--- Excerpted data ---
◇ ◇ ◇

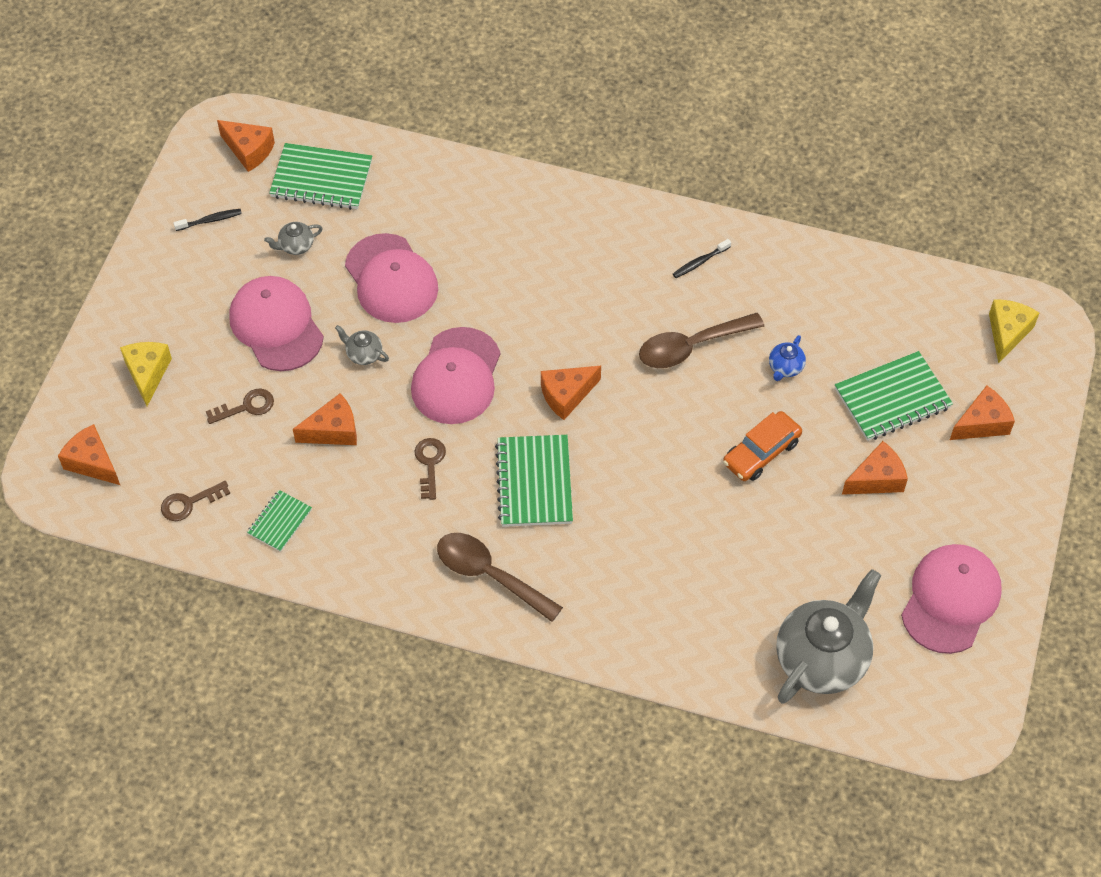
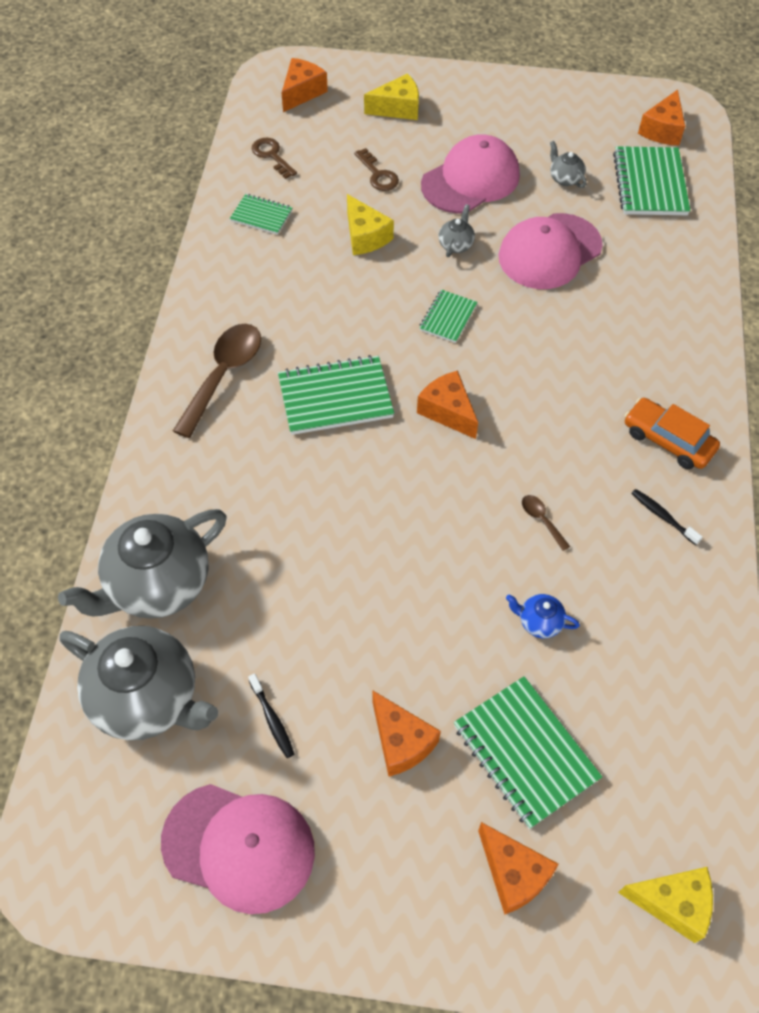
camera: 80 degrees right, 0 degrees up
(210, 220) = (573, 118): black toothbrush -> black toothbrush (272, 720)
(333, 430) = (365, 236): orange cheese -> yellow cheese
(430, 463) = (342, 311): brown key -> none
(456, 376) = (448, 318): pink cap -> green notebook
(691, 347) = (541, 520): brown spoon -> brown spoon, size x0.44
(715, 645) = (157, 584): none -> grey teapot
(761, 452) = (414, 607): orange car -> orange car (668, 440)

◇ ◇ ◇

--- Instructions to follow ---
Print, exactly as written, the lines above from the first one to the one containing "(691, 347) = (541, 520): brown". Leave out pictures.

--- Answer to the problem ---
camera: 80 degrees right, 0 degrees up
(210, 220) = (573, 118): black toothbrush -> black toothbrush (272, 720)
(333, 430) = (365, 236): orange cheese -> yellow cheese
(430, 463) = (342, 311): brown key -> none
(456, 376) = (448, 318): pink cap -> green notebook
(691, 347) = (541, 520): brown spoon -> brown spoon, size x0.44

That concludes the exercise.